[WHAT YOU HAVE TO DO] Line by line, retype the material below exactly, from its first line up to and including the one holding "IMG_626.jpg - Viewer: [102,207,337,303]".

[INFORMATION SHOWN]
------------------------------------
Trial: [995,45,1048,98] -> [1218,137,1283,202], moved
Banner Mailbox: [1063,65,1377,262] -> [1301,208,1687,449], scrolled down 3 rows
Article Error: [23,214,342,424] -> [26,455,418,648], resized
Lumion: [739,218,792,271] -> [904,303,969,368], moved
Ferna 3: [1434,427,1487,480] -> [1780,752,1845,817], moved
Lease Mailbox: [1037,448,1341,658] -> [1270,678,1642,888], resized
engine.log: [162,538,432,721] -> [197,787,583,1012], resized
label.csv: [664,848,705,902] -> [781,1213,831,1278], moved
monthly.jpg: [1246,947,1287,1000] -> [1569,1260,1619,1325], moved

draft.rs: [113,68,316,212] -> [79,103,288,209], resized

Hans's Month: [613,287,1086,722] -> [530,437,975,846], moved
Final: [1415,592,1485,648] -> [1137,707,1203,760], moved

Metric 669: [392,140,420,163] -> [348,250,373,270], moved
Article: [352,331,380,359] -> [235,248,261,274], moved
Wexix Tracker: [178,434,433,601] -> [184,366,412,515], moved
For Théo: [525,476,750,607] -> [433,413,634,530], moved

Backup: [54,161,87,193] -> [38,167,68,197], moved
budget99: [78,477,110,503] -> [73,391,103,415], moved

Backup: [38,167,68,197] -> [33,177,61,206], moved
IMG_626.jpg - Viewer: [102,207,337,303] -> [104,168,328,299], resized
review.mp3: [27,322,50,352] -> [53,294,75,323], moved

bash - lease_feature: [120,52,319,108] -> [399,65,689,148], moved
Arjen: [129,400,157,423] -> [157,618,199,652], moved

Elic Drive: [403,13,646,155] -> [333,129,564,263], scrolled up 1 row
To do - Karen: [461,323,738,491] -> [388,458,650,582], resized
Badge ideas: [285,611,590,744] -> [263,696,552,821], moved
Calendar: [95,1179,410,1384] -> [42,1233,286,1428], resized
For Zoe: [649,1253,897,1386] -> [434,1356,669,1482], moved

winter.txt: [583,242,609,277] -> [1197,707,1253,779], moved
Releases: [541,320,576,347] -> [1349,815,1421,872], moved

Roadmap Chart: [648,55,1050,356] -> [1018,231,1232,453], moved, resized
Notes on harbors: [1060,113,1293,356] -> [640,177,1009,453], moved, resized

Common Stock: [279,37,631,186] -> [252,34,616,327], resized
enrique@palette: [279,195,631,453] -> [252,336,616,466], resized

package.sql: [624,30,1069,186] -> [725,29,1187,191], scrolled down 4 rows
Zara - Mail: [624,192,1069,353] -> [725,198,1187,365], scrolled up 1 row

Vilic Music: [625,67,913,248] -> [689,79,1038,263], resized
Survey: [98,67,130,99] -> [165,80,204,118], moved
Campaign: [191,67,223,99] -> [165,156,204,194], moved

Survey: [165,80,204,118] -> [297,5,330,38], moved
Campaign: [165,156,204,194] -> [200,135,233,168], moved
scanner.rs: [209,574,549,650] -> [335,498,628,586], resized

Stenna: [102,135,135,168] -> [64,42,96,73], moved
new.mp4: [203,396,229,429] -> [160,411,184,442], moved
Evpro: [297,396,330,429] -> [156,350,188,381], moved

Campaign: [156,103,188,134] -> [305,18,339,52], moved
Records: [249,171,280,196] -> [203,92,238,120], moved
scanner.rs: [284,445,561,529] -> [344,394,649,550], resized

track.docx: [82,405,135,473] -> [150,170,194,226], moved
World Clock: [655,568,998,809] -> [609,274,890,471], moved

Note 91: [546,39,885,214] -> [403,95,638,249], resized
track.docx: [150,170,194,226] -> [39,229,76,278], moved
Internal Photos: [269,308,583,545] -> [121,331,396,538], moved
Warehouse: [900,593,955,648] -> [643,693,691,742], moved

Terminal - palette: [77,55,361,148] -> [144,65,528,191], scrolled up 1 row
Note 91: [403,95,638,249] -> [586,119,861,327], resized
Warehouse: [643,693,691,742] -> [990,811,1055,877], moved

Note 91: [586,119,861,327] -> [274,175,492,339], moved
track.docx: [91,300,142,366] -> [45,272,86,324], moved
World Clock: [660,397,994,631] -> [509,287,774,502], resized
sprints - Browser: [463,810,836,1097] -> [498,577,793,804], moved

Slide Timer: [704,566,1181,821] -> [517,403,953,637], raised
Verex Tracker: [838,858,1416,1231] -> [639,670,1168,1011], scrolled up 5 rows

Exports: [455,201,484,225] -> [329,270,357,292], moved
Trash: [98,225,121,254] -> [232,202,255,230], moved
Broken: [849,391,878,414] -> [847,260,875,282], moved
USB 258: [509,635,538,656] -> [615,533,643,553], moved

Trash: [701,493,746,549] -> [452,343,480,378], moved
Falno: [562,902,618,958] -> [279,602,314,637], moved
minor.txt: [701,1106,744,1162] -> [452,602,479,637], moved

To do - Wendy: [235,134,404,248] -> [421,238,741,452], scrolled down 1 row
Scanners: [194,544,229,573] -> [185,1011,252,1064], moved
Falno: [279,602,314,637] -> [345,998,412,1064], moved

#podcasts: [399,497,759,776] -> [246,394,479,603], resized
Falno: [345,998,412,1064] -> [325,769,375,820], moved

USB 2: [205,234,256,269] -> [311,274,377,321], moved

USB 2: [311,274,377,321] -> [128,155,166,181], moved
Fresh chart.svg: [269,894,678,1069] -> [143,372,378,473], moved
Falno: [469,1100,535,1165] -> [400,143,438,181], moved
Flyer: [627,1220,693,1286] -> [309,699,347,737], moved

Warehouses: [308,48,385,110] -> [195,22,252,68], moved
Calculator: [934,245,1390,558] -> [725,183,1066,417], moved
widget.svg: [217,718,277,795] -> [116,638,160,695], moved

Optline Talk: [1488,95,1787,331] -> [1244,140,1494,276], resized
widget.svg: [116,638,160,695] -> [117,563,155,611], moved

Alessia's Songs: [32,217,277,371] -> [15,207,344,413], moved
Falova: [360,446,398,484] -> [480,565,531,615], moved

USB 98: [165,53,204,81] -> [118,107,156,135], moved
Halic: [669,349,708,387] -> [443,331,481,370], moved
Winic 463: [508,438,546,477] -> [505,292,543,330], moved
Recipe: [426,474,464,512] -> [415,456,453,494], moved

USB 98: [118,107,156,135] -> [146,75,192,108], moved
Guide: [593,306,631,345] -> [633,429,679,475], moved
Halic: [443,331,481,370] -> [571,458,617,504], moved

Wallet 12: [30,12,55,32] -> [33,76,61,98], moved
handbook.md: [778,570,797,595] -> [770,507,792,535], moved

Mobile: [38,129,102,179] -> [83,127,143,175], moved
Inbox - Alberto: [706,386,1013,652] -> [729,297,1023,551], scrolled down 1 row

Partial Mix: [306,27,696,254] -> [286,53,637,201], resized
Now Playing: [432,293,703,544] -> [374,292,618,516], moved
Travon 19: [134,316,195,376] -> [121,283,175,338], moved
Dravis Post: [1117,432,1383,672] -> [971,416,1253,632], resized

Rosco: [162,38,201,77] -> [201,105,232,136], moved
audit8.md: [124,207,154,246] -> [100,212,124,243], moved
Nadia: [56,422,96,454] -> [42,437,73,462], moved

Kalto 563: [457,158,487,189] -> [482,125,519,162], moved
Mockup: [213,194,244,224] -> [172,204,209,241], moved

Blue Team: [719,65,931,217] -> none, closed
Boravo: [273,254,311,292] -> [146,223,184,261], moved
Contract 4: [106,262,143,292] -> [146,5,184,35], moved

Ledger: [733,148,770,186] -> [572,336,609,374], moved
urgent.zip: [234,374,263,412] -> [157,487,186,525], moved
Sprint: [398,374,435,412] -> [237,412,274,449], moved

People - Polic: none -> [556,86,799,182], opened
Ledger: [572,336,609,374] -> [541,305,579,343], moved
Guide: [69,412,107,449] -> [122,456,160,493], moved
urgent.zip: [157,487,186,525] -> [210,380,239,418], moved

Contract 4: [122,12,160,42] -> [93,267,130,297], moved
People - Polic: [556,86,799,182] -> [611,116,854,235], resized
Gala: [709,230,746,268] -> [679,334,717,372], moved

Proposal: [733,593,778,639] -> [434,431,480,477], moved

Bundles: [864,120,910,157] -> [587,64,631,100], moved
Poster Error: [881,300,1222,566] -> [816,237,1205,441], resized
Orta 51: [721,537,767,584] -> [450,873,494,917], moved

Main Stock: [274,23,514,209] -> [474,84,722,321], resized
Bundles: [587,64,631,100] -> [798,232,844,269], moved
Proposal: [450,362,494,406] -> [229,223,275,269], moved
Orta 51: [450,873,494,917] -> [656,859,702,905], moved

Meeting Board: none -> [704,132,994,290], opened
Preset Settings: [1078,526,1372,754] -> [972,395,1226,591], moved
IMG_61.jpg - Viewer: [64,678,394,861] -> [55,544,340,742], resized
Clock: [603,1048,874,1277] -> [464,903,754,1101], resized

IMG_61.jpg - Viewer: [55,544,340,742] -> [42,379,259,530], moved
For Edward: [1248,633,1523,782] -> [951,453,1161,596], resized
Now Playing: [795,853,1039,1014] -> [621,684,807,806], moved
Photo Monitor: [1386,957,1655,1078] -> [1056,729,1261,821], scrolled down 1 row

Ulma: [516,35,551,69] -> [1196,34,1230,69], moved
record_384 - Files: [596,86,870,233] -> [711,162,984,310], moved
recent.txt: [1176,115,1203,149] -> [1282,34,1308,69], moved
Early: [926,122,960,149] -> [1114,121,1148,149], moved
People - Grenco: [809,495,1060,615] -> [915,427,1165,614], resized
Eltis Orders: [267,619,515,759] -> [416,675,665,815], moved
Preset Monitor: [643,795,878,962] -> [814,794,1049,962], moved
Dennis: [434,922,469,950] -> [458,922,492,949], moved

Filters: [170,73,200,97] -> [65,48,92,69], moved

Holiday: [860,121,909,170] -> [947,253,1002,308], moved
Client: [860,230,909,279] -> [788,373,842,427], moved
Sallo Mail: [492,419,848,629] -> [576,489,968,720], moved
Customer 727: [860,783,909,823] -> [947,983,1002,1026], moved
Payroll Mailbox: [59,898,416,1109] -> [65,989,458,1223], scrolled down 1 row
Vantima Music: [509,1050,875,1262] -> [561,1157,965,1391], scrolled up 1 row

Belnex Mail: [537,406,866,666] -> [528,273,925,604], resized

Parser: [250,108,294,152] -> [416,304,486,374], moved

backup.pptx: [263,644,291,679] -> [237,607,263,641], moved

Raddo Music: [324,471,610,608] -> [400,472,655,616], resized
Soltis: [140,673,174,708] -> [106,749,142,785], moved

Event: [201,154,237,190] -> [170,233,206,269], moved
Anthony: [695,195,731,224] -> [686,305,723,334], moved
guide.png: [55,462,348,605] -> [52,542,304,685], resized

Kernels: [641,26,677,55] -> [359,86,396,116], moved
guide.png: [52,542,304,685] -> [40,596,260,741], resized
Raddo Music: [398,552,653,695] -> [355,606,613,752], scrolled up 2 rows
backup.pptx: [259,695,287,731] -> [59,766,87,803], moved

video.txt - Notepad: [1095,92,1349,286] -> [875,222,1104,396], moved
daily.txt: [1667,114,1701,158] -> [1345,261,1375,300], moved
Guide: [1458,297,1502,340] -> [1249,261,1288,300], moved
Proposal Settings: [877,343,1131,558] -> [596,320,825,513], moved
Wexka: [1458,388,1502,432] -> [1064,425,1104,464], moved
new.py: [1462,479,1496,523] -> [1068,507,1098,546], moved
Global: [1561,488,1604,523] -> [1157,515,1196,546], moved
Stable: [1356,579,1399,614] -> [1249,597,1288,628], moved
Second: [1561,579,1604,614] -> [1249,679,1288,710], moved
------------------------------------
[WRITTEN ANSWER]
Trial: [995,45,1048,98] -> [1218,137,1283,202], moved
Banner Mailbox: [1063,65,1377,262] -> [1301,208,1687,449], scrolled down 3 rows
Article Error: [23,214,342,424] -> [26,455,418,648], resized
Lumion: [739,218,792,271] -> [904,303,969,368], moved
Ferna 3: [1434,427,1487,480] -> [1780,752,1845,817], moved
Lease Mailbox: [1037,448,1341,658] -> [1270,678,1642,888], resized
engine.log: [162,538,432,721] -> [197,787,583,1012], resized
label.csv: [664,848,705,902] -> [781,1213,831,1278], moved
monthly.jpg: [1246,947,1287,1000] -> [1569,1260,1619,1325], moved

draft.rs: [113,68,316,212] -> [79,103,288,209], resized

Hans's Month: [613,287,1086,722] -> [530,437,975,846], moved
Final: [1415,592,1485,648] -> [1137,707,1203,760], moved

Metric 669: [392,140,420,163] -> [348,250,373,270], moved
Article: [352,331,380,359] -> [235,248,261,274], moved
Wexix Tracker: [178,434,433,601] -> [184,366,412,515], moved
For Théo: [525,476,750,607] -> [433,413,634,530], moved

Backup: [54,161,87,193] -> [38,167,68,197], moved
budget99: [78,477,110,503] -> [73,391,103,415], moved

Backup: [38,167,68,197] -> [33,177,61,206], moved
IMG_626.jpg - Viewer: [102,207,337,303] -> [104,168,328,299], resized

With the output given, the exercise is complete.